── Records provided ──

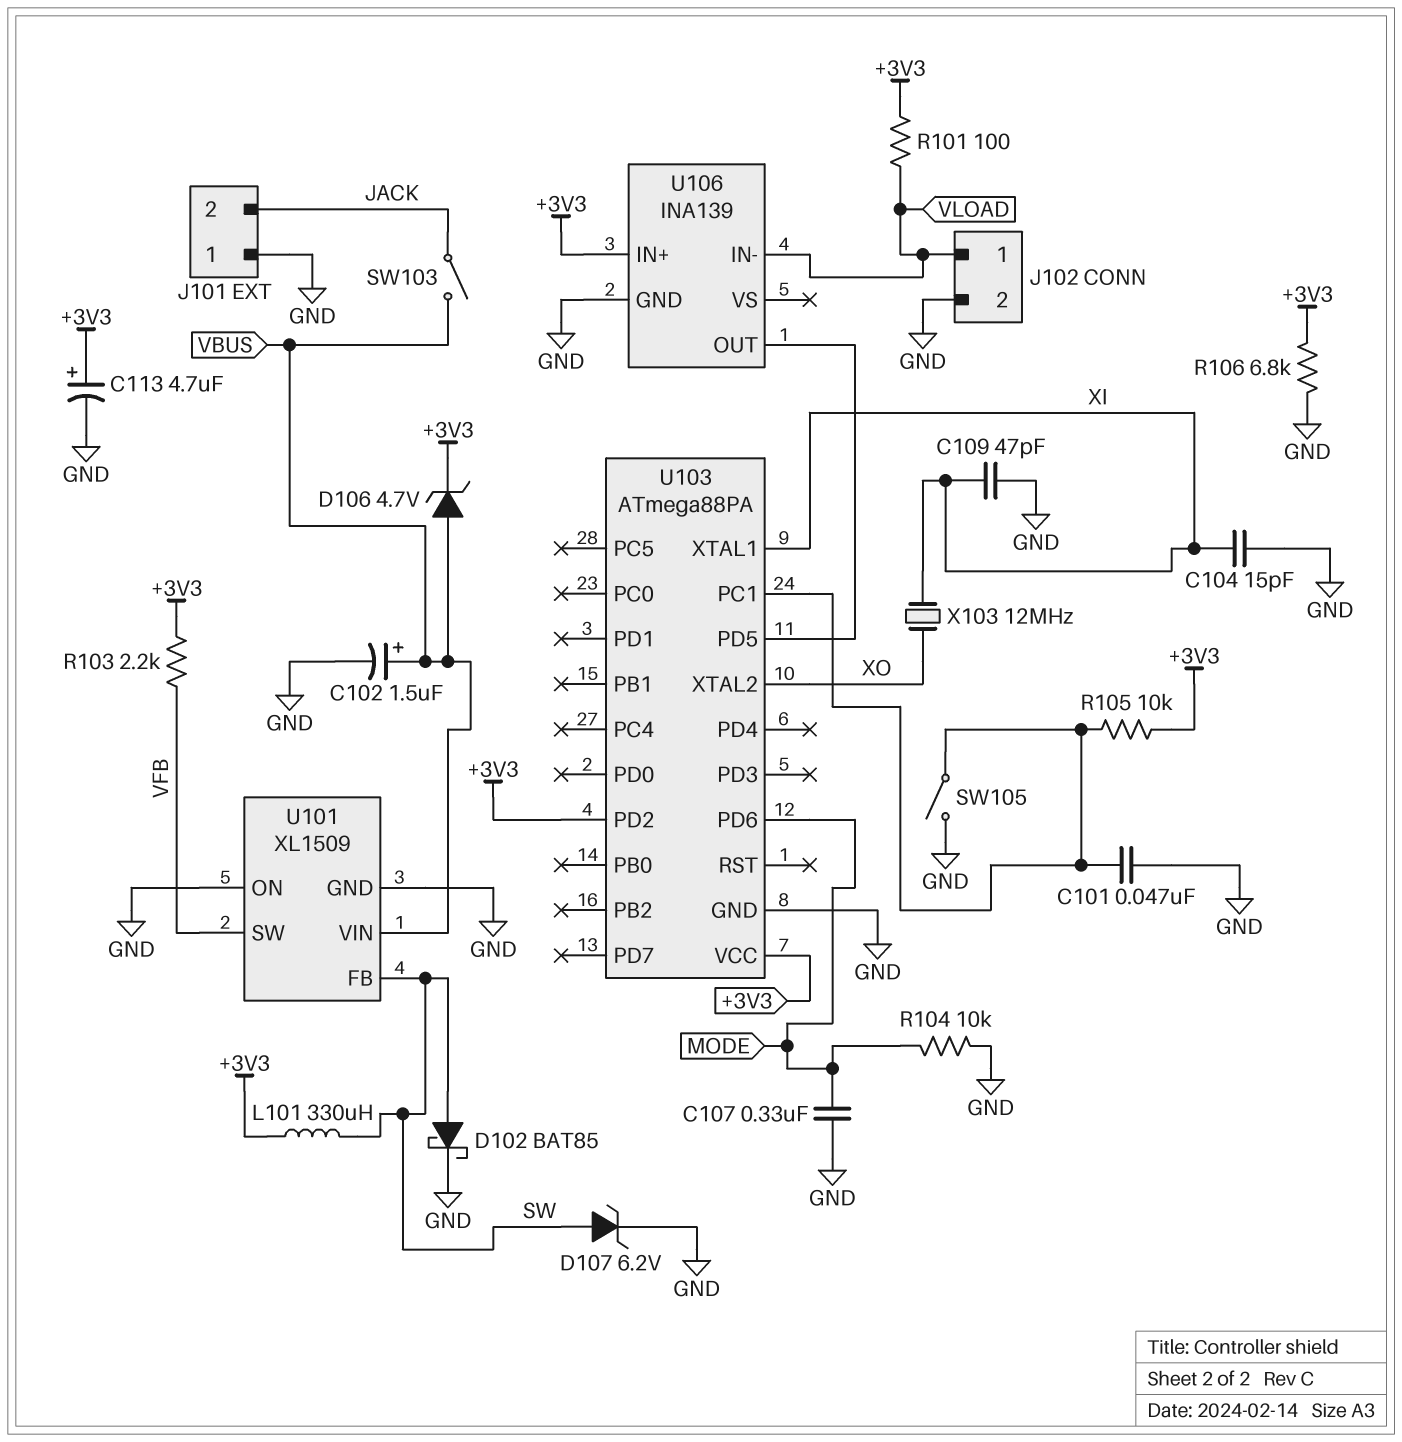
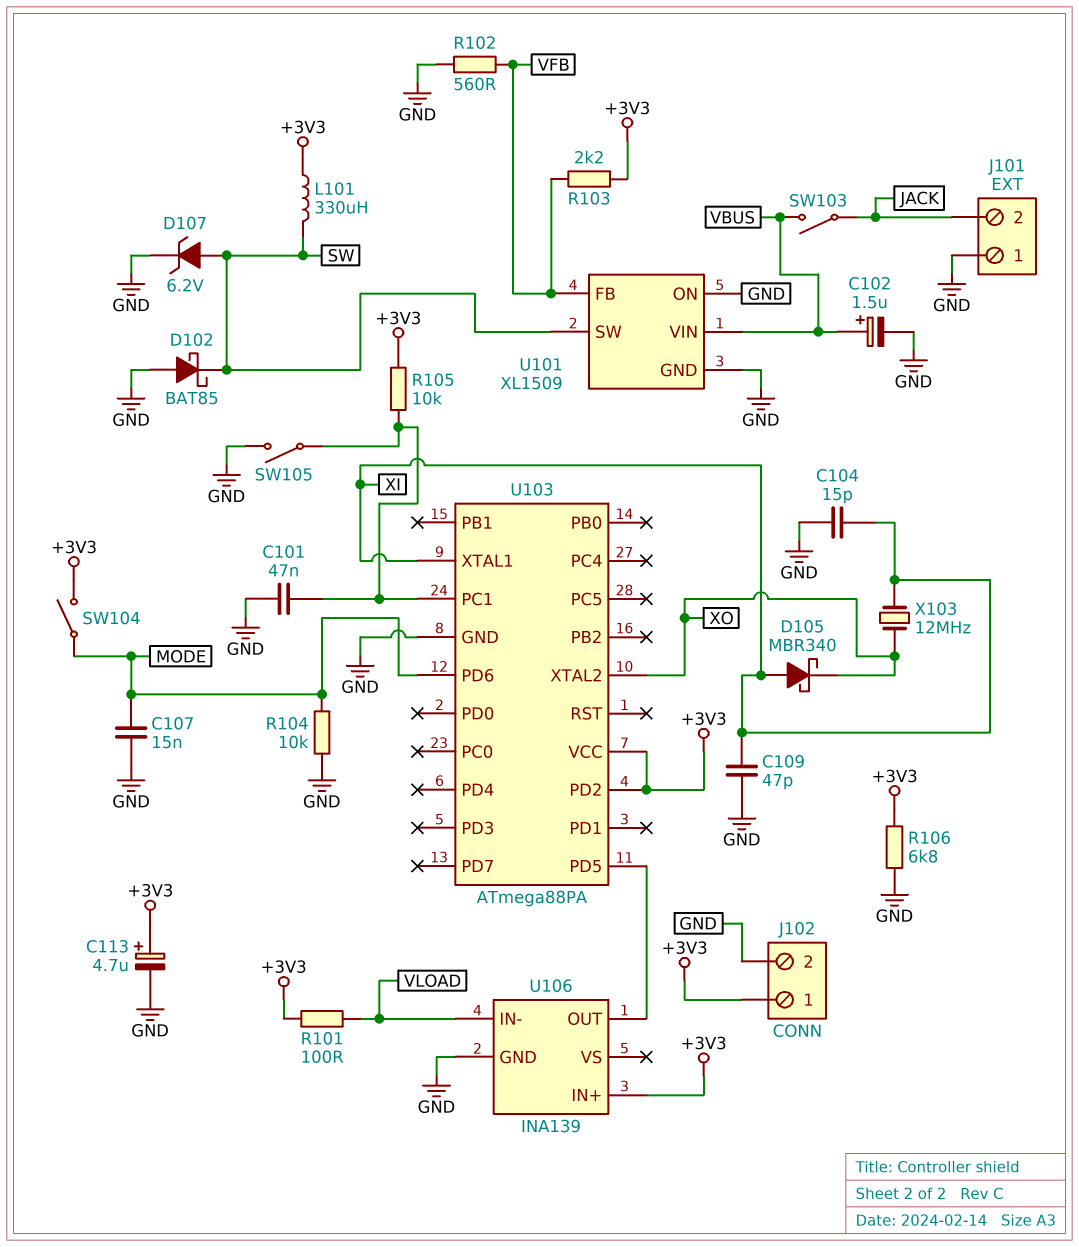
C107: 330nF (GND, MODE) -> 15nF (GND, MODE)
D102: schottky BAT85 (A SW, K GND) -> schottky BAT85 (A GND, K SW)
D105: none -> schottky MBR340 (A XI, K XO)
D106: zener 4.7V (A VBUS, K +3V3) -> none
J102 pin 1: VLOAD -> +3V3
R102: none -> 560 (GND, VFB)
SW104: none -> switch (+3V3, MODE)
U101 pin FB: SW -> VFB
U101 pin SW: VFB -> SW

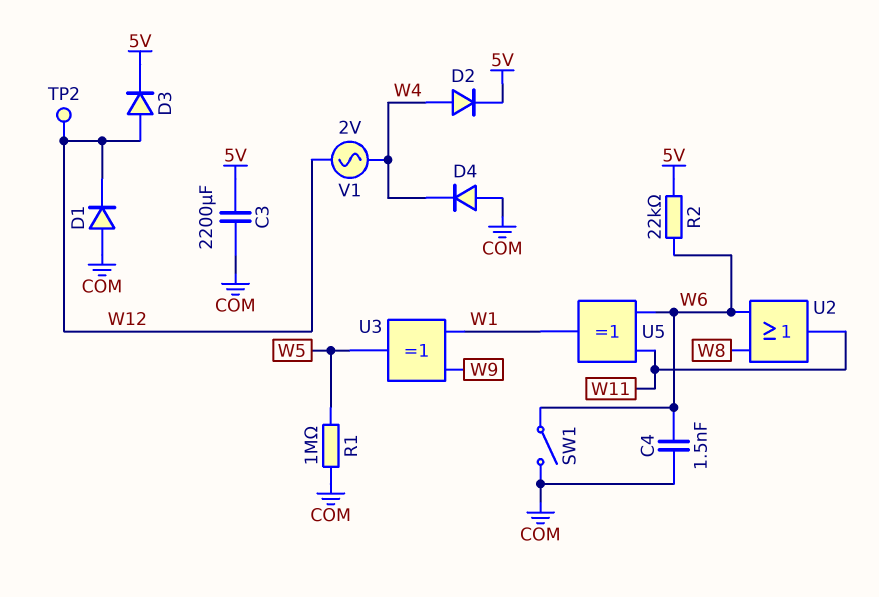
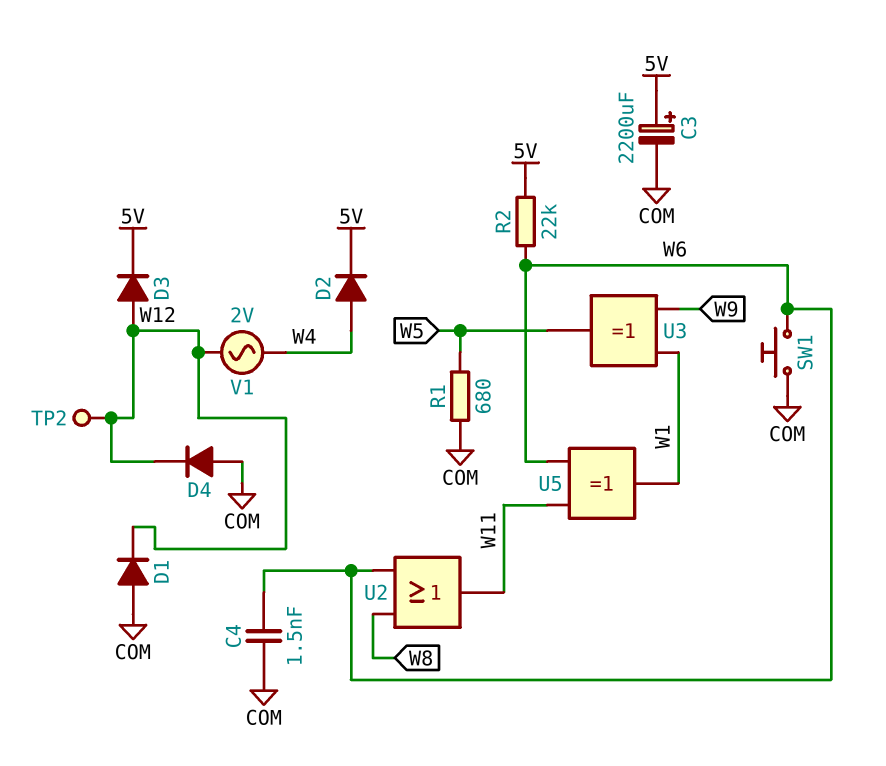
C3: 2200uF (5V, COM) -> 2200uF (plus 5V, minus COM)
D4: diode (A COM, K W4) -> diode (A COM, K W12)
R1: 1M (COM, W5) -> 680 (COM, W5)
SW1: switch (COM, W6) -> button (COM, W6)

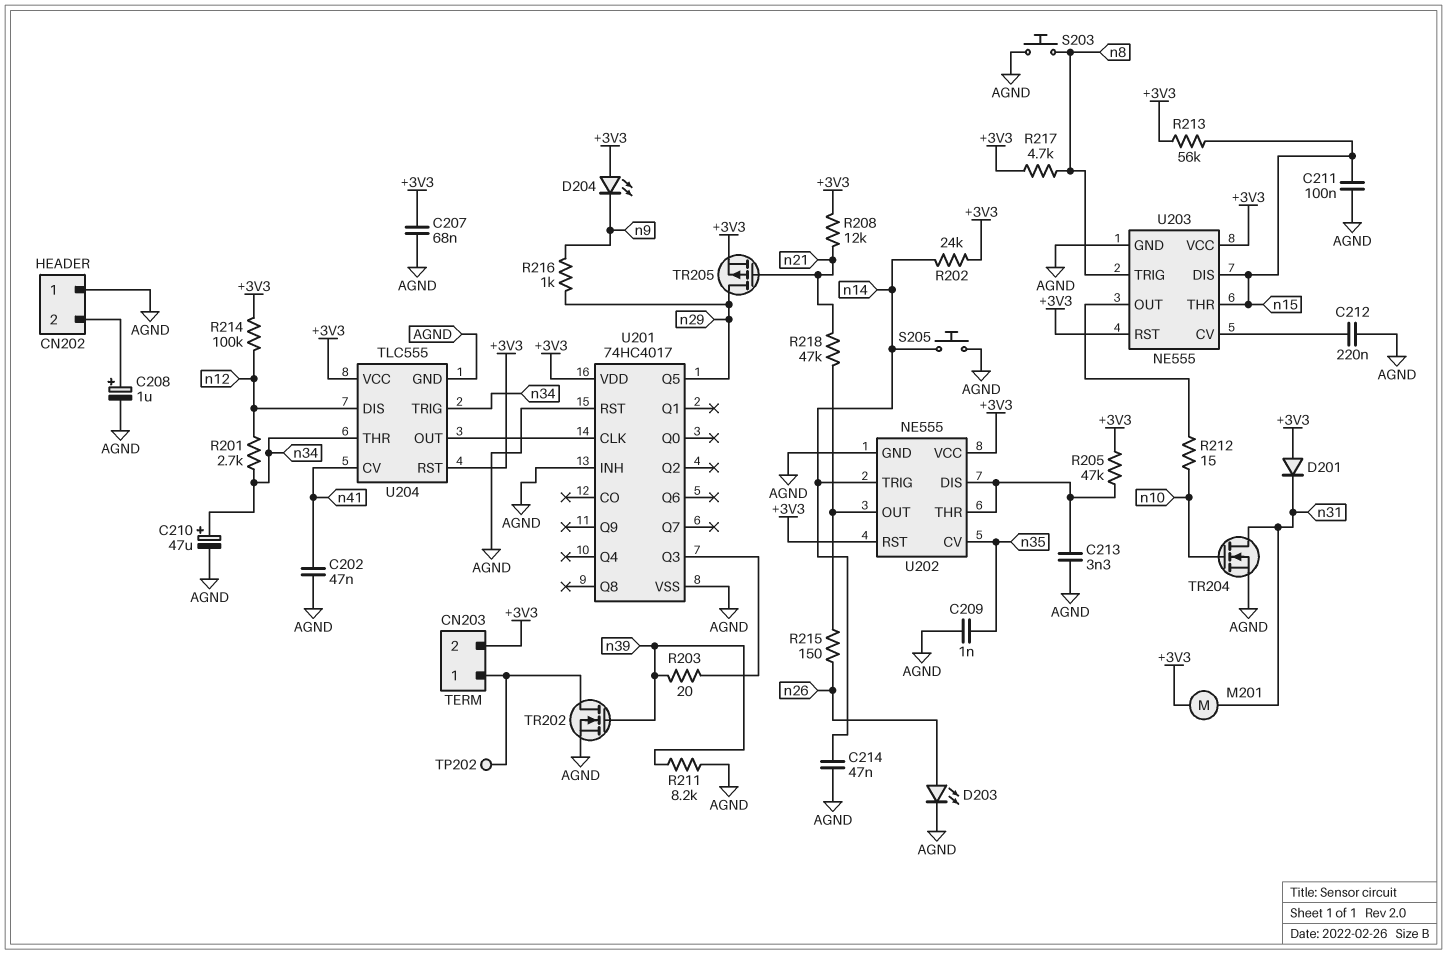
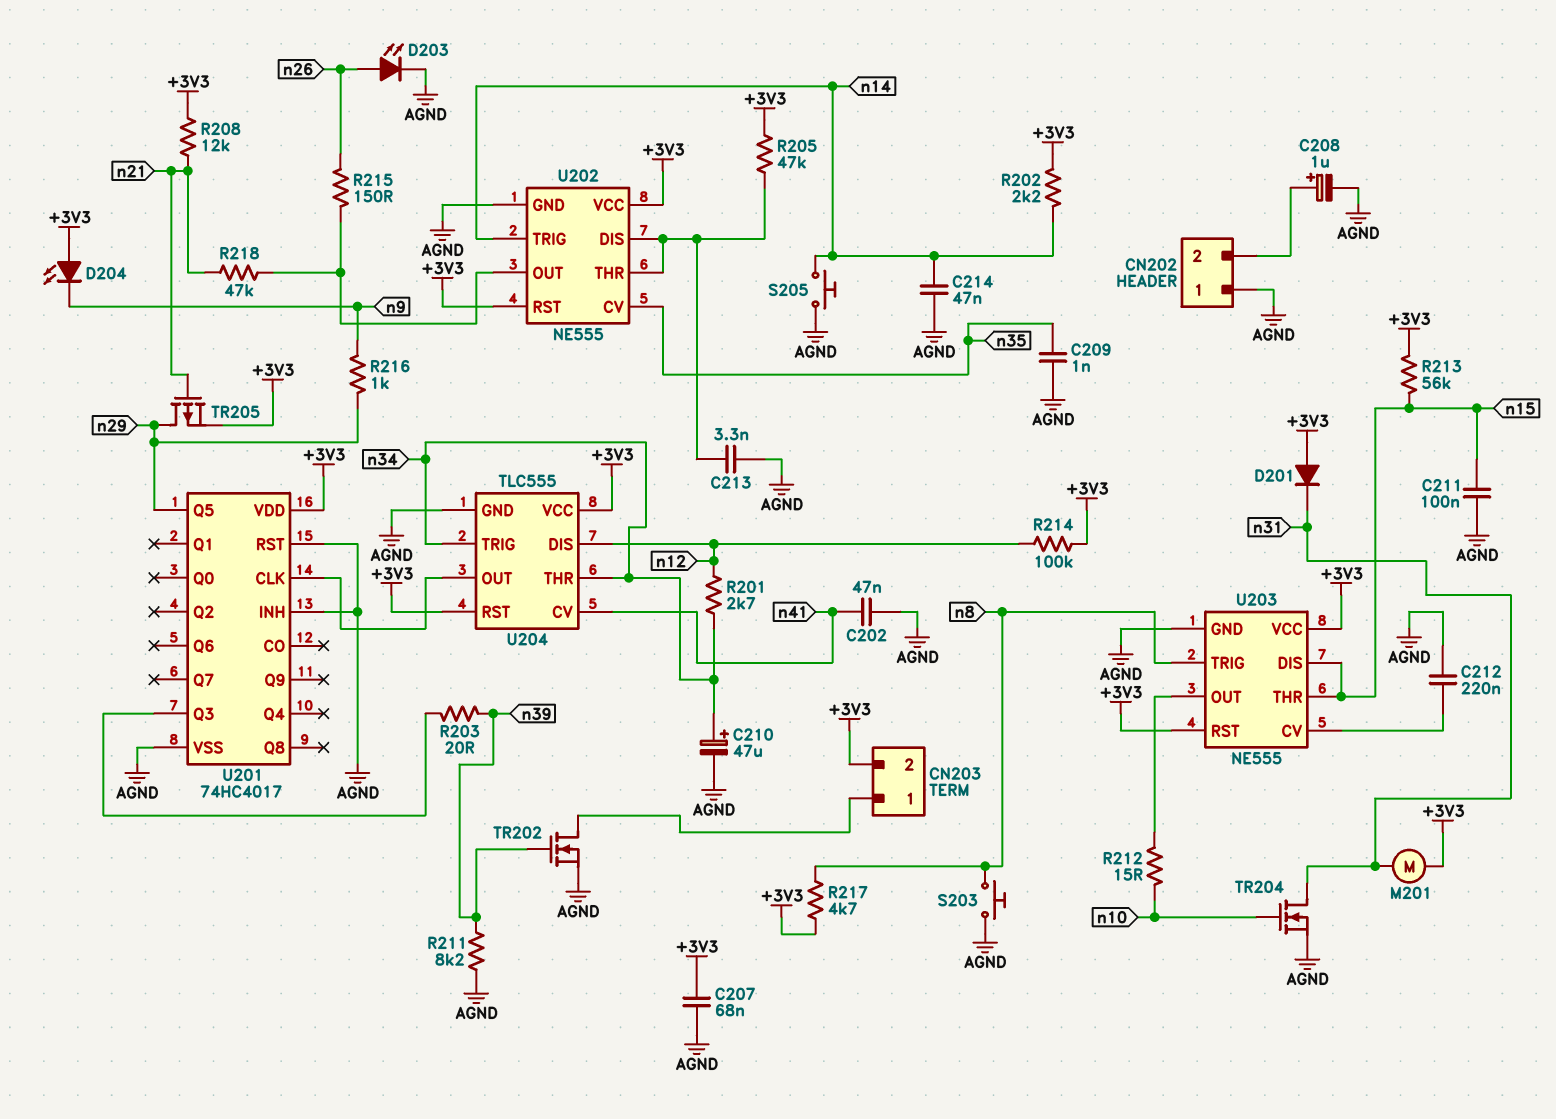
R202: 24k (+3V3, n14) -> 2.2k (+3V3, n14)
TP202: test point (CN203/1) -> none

───

(Task objective)
All lines from the one holding "U101 pin FB: SW -> VFB" through the last line of the material above should be set down exactly, and the pictures should be left out.

(Exercise result)
U101 pin FB: SW -> VFB
U101 pin SW: VFB -> SW

C3: 2200uF (5V, COM) -> 2200uF (plus 5V, minus COM)
D4: diode (A COM, K W4) -> diode (A COM, K W12)
R1: 1M (COM, W5) -> 680 (COM, W5)
SW1: switch (COM, W6) -> button (COM, W6)

R202: 24k (+3V3, n14) -> 2.2k (+3V3, n14)
TP202: test point (CN203/1) -> none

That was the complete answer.